RECORDS PROVIDED:

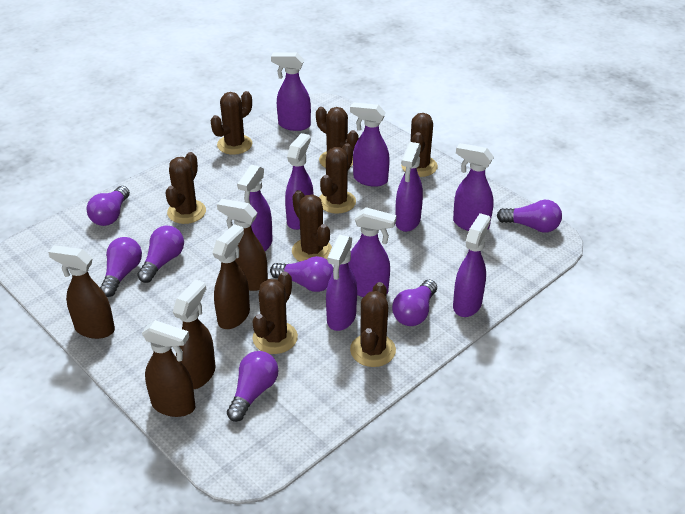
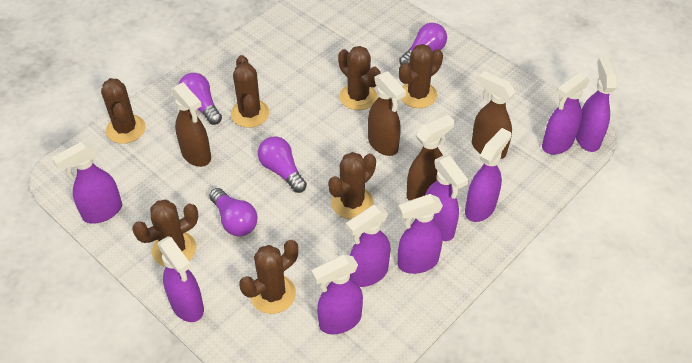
brown cactus: 8 -> 7
brown spray bottle: 5 -> 4
purple light bulb: 7 -> 4

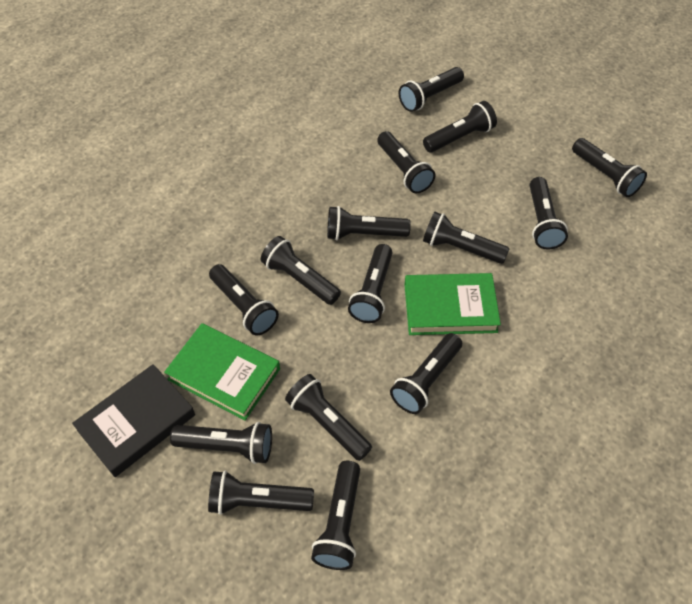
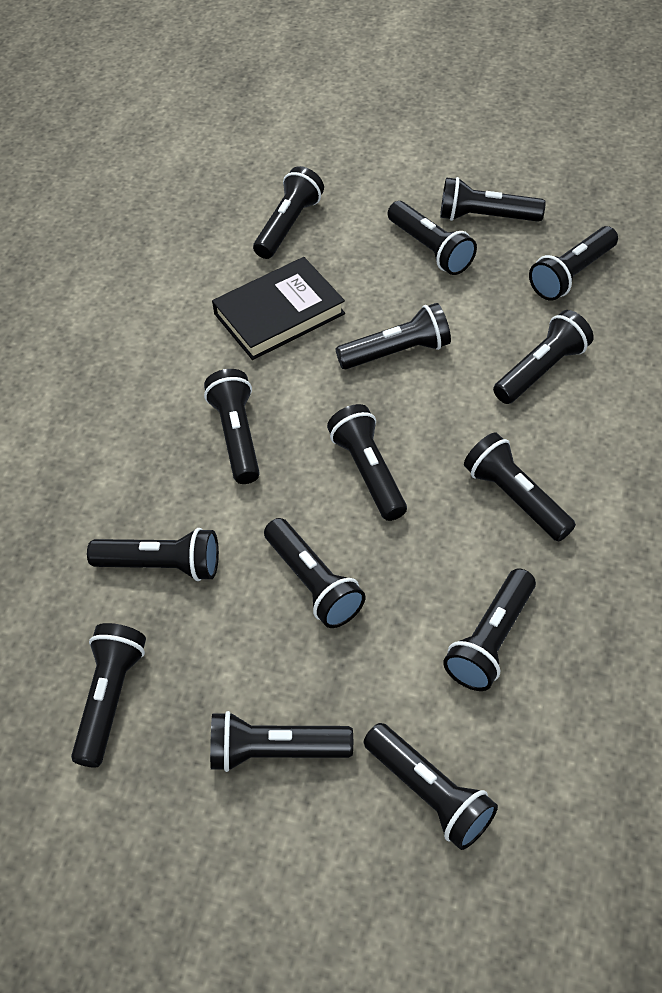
green book: 2 -> 0

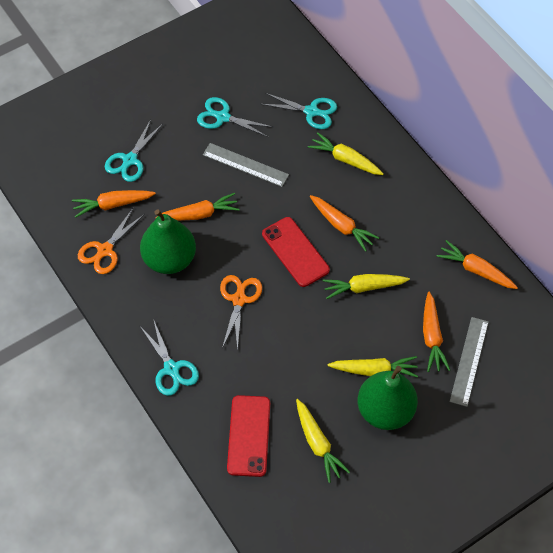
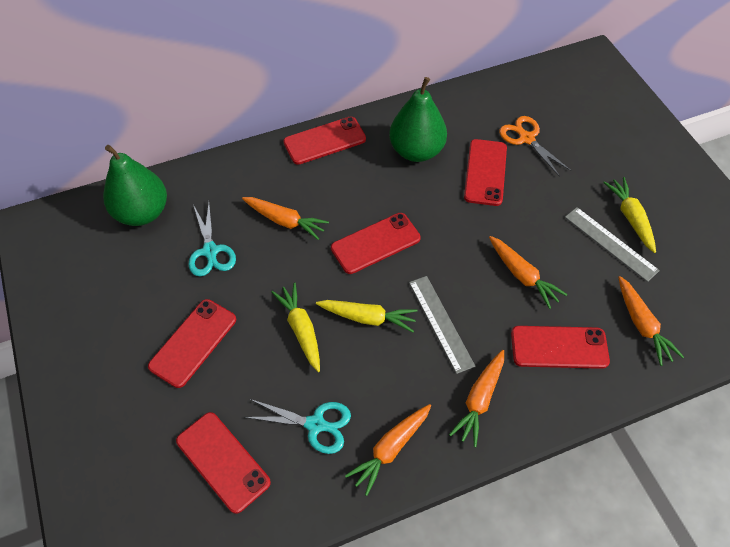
orange scissors: 2 -> 1
red phone: 2 -> 6
turquoise scissors: 4 -> 2
yellow carrot: 4 -> 3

YOUR GOAL:
Please transcribe every entry exactly as written, leaving the pictures out.

RESULT FOR THIS EXERCISE:
brown cactus: 8 -> 7
brown spray bottle: 5 -> 4
purple light bulb: 7 -> 4

green book: 2 -> 0

orange scissors: 2 -> 1
red phone: 2 -> 6
turquoise scissors: 4 -> 2
yellow carrot: 4 -> 3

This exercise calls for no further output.